▶ [Task instructions]
Work out how many lines in the data below contain the word "kern", matching case exactly, and give only that number.

── Available records ──

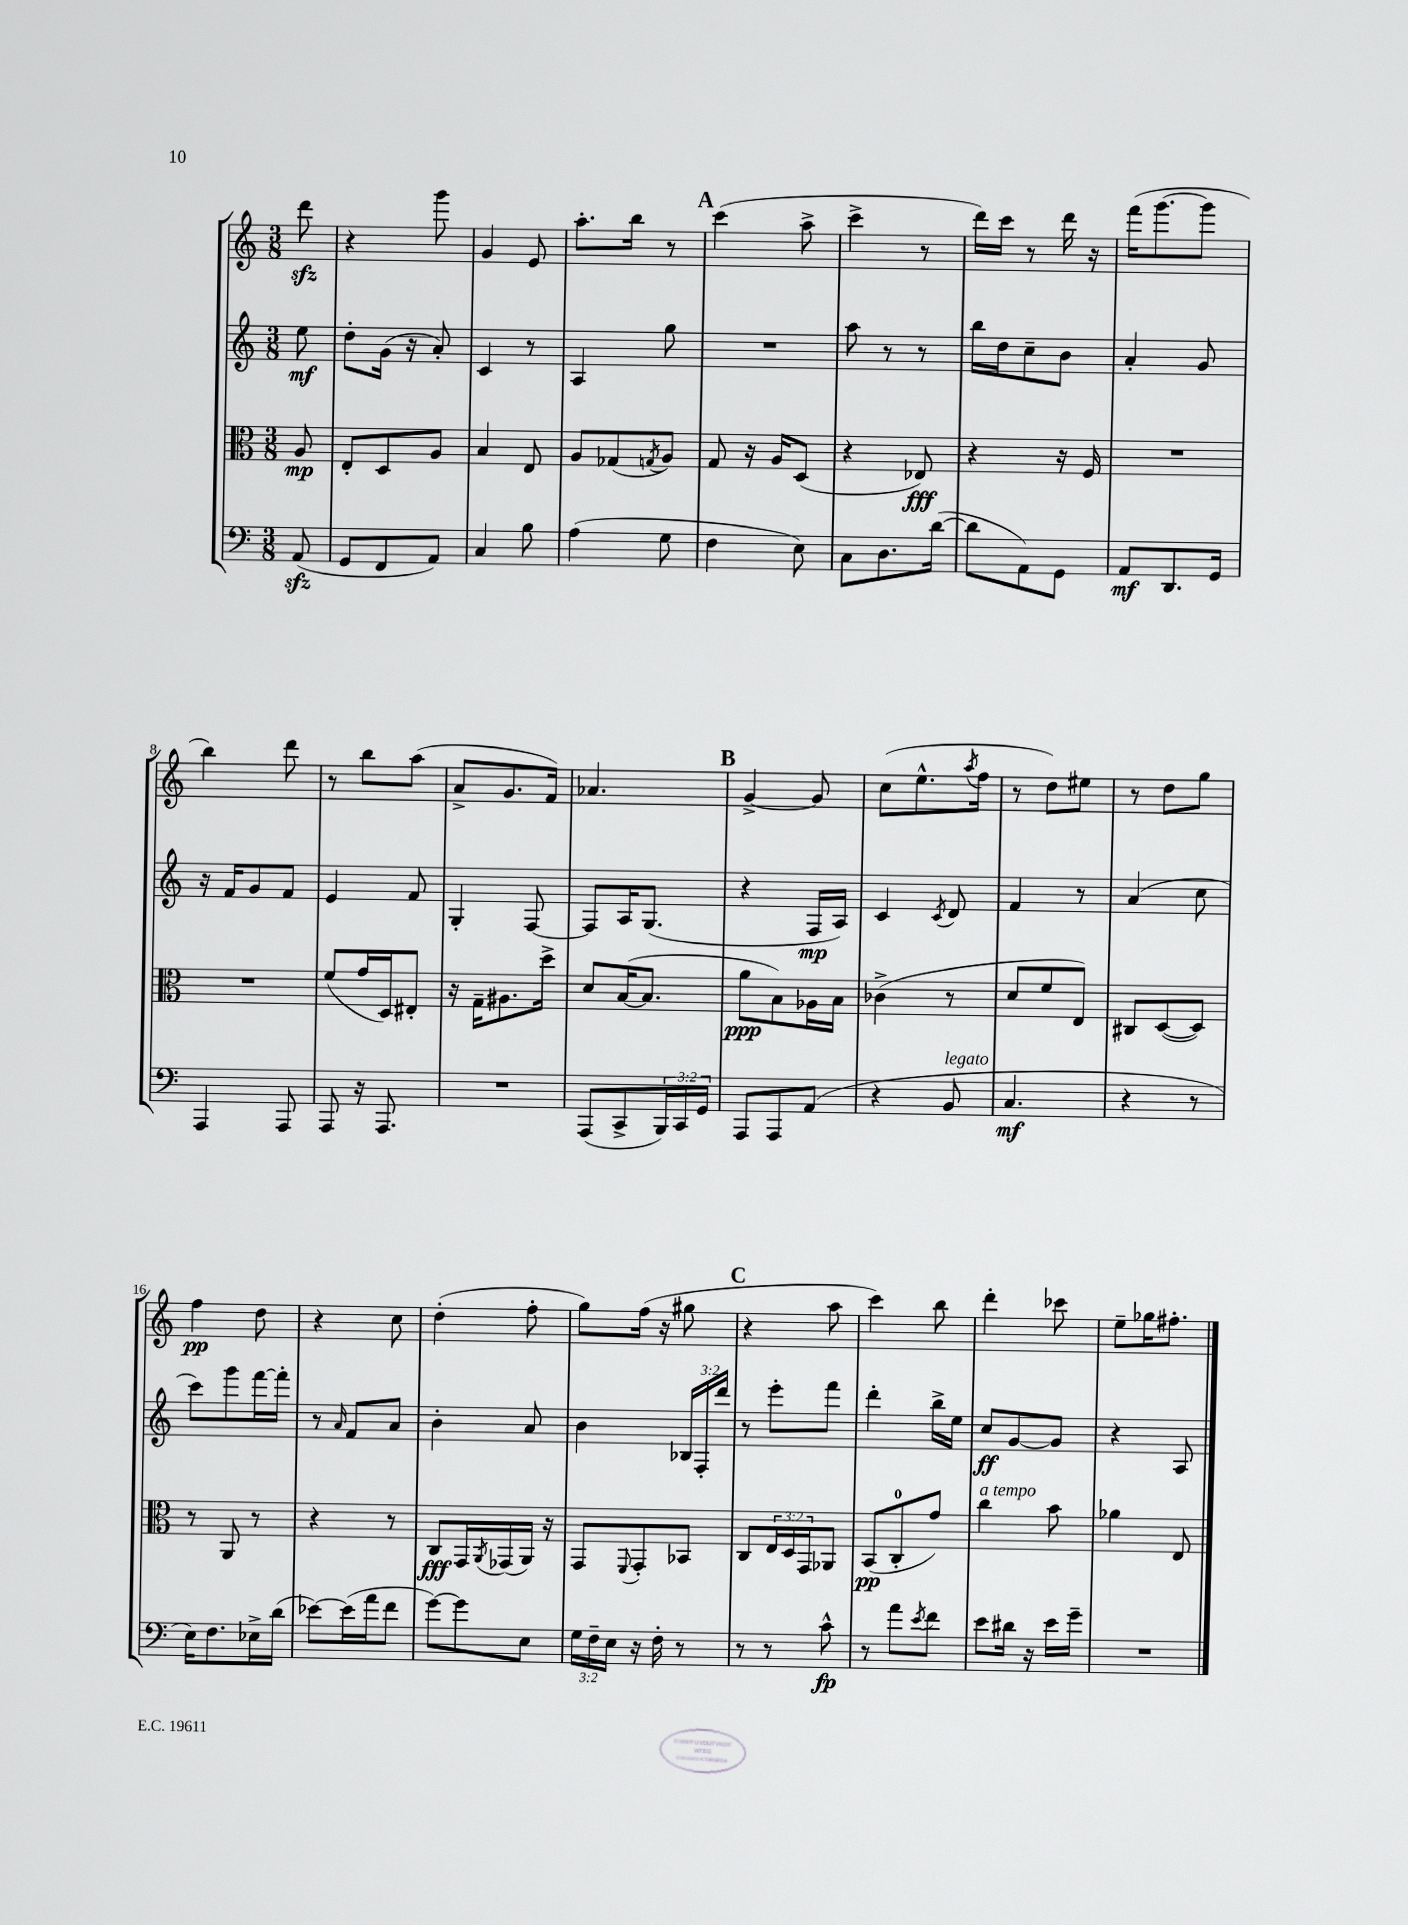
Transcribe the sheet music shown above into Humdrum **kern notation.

**kern	**dynam	**kern	**dynam	**kern	**dynam	**kern	**dynam
*part4	*part4	*part3	*part3	*part2	*part2	*part1	*part1
*staff4	*staff4	*staff3	*staff3	*staff2	*staff2	*staff1	*staff1
*clefF4	*	*clefC3	*	*clefG2	*	*clefG2	*
*k[]	*	*k[]	*	*k[]	*	*k[]	*
*M3/8	*	*M3/8	*	*M3/8	*	*M3/8	*
=	=	=	=	=	=	=	=
(8AAzz/	.	8A/	mp	8ee\	mf	8dddzz\	.
=1	=1	=1	=1	=1	=1	=1	=1
8GG/L	.	8E'/L	.	8dd'\L	.	4r	.
8FF/	.	8D/	.	(16g\Jk	.	.	.
.	.	.	.	16r	.	.	.
8AA/J)	.	8A/J	.	8a'/)	.	8ggg\	.
=2	=2	=2	=2	=2	=2	=2	=2
4C/	.	4B/	.	4c/	.	4g/	.
8B\	.	8E/	.	8r	.	8e/	.
=3	=3	=3	=3	=3	=3	=3	=3
(4A\	.	8A/L	.	4A/	.	8.aa'\L	.
.	.	(8G-X/	.	.	.	.	.
.	.	.	.	.	.	16bb\Jk	.
.	.	8qGn/	.	.	.	.	.
8G\	.	8A/J)	.	8gg\	.	8r	.
!!LO:REH:place=s1:t=A
=4	=4	=4	=4	=4	=4	=4	=4
4F\	.	8G/	.	4.r	.	(4ccc\	.
.	.	16r	.	.	.	.	.
.	.	16A/KL	.	.	.	.	.
8E\)	.	(8D/J	.	.	.	8aa^\	.
=5	=5	=5	=5	=5	=5	=5	=5
8C\L	.	4r	.	8aa\	.	4ccc^\	.
8.D\	.	.	.	8r	.	.	.
.	.	8E-X/)	fff	8r	.	8r	.
([16d\Jk	.	.	.	.	.	.	.
=6	=6	=6	=6	=6	=6	=6	=6
8d\L]	.	4r	.	16bb\LL	.	16ddd\LL)	.
.	.	.	.	16dd\J	.	16ccc\JJ	.
8AA\)	.	.	.	8cc~\	.	8r	.
8GG\J	.	16r	.	8b\J	.	16ddd\	.
.	.	16F/	.	.	.	16r	.
=7	=7	=7	=7	=7	=7	=7	=7
8AA/L	mf	4.r	.	4a'/	.	(16fff\KL	.
.	.	.	.	.	.	[8.ggg\	.
8.DD/	.	.	.	.	.	.	.
.	.	.	.	8g/	.	8ggg\J]	.
16GG/Jk	.	.	.	.	.	.	.
!!LO:LB:g=z
=8	=8	=8	=8	=8	=8	=8	=8
4AAA/	.	4.r	.	16r	.	4bb\)	.
.	.	.	.	16f/KL	.	.	.
.	.	.	.	8g/	.	.	.
8AAA/	.	.	.	8f/J	.	8ddd\	.
=9	=9	=9	=9	=9	=9	=9	=9
8AAA/	.	(8f/L	.	4e/	.	8r	.
16r	.	16g/L	.	.	.	8bb\L	.
8.AAA/	.	16D/J)	.	.	.	.	.
.	.	8E#X'/J	.	8f/	.	(8aa\J	.
=10	=10	=10	=10	=10	=10	=10	=10
4.r	.	16r	.	4G'/	.	8a^/L	.
.	.	16G~\KL	.	.	.	.	.
.	.	8.A#X\	.	.	.	8.g/	.
.	.	.	.	[8F/	.	.	.
.	.	16dd^\Jk	.	.	.	16f/Jk)	.
=11	=11	=11	=11	=11	=11	=11	=11
(8AAA/L	.	8d/L	.	8F/L]	.	4.a-X/	.
8CC^/	.	([16B/K	.	16A/K	.	.	.
.	.	8.B/J]	.	(8.G/J	.	.	.
24BBB/L)	.	.	.	.	.	.	.
24CC/	.	.	.	.	.	.	.
24GG/JJ	.	.	.	.	.	.	.
!!LO:REH:place=s1:t=B
=12	=12	=12	=12	=12	=12	=12	=12
8AAA/L	.	8a\L	ppp	4r	.	[4g^/	.
8AAA/	.	8B\)	.	.	.	.	.
(8AA/J	.	16A-X\L	.	16F/LL	mp	8g/]	.
.	.	16B\JJ	.	16A/JJ)	.	.	.
=13	=13	=13	=13	=13	=13	=13	=13
4r	.	(4c-X^\	.	4c/	.	(8cc\L	.
.	.	.	.	.	.	8.ee^^\	.
.	.	.	.	8qc/	.	.	.
!LO:TX:a:i:t=legato	!	!	!	!	!	!	!
8BB/	.	8r	.	8d/	.	.	.
.	.	.	.	.	.	8qaa/	.
.	.	.	.	.	.	16ff\Jk	.
=14	=14	=14	=14	=14	=14	=14	=14
4.C/	mf	8d/L	.	4f/	.	8r	.
.	.	8f/	.	.	.	8dd\L)	.
.	.	8E/J)	.	8r	.	8ee#X\J	.
=15	=15	=15	=15	=15	=15	=15	=15
4r	.	8C#X/L	.	(4a/	.	8r	.
.	.	([8D/	.	.	.	8dd\L	.
8r	.	8D/J])	.	8cc\	.	8gg\J	.
!!LO:LB:g=z
=16	=16	=16	=16	=16	=16	=16	=16
16E\KL)	.	8r	.	8ccc\L)	.	4ff\	pp
8.F\	.	.	.	.	.	.	.
.	.	8AA/	.	8ggg\	.	.	.
16E-X^\L	.	8r	.	[16fff\L	.	8dd\	.
(16d\JJ	.	.	.	16fff'\JJ]	.	.	.
=17	=17	=17	=17	=17	=17	=17	=17
[8e-X\L)	.	4r	.	8r	.	4r	.
.	.	.	.	16qqa/	.	.	.
(16e-\L]	.	.	.	8f/L	.	.	.
16a\J	.	.	.	.	.	.	.
8f\J	.	8r	.	8a/J	.	8cc\	.
=18	=18	=18	=18	=18	=18	=18	=18
[8g\L)	.	8C/L	fff	4b'\	.	(4dd'\	.
8g\]	.	16GG/L	.	.	.	.	.
.	.	8qAA/	.	.	.	.	.
.	.	(16GG-X/	.	.	.	.	.
8E\J	.	16AA/JJ)	.	8a/	.	8ff'\	.
.	.	16r	.	.	.	.	.
=19	=19	=19	=19	=19	=19	=19	=19
24G\LL	.	8GG/L	.	4b\	.	8gg\L)	.
24F~\	.	.	.	.	.	.	.
24E\JJ	.	.	.	.	.	.	.
.	.	8qqFF/	.	.	.	.	.
16r	.	8GG'/	.	.	.	(16ff\Jk	.
16F'\	.	.	.	.	.	16r	.
8r	.	8BB-X/J	.	24B-X/LL	.	8gg#X\	.
.	.	.	.	24F'/	.	.	.
.	.	.	.	24ddd/JJ	.	.	.
!!LO:REH:place=s1:t=C
=20	=20	=20	=20	=20	=20	=20	=20
8r	.	8C/L	.	8r	.	4r	.
8r	.	24E/L	.	8eee'\L	.	.	.
.	.	24D/	.	.	.	.	.
.	.	24GG/J	.	.	.	.	.
8c^^\	fp	8AA-X/J	.	8fff\J	.	8aa\	.
=21	=21	=21	=21	=21	=21	=21	=21
8r	.	(8BB/L	pp	4ddd'\	.	4ccc\)	.
8a\L	.	8C'/	.	.	.	.	.
8qe/	.	.	.	.	.	.	.
8f\J	.	8g/J)	.	16bb^\LL	.	8bb\	.
.	.	.	.	16ee\JJ	.	.	.
=22	=22	=22	=22	=22	=22	=22	=22
!	!	!LO:TX:a:i:t=a tempo	!	!	!	!	!
8e\L	.	4cc\	.	8cc/L	ff	4ddd'\	.
16d#X\Jk	.	.	.	[8g/	.	.	.
16r	.	.	.	.	.	.	.
16e\LL	.	8b\	.	8g/J]	.	8ccc-X\	.
16g~\JJ	.	.	.	.	.	.	.
=23	=23	=23	=23	=23	=23	=23	=23
4.r	.	4a-X\	.	4r	.	8ee~\L	.
.	.	.	.	.	.	16gg-X\K	.
.	.	.	.	.	.	8.ff#X'\J	.
.	.	8E/	.	8A/	.	.	.
==	==	==	==	==	==	==	==
*-	*-	*-	*-	*-	*-	*-	*-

───

▶ [Written response]
2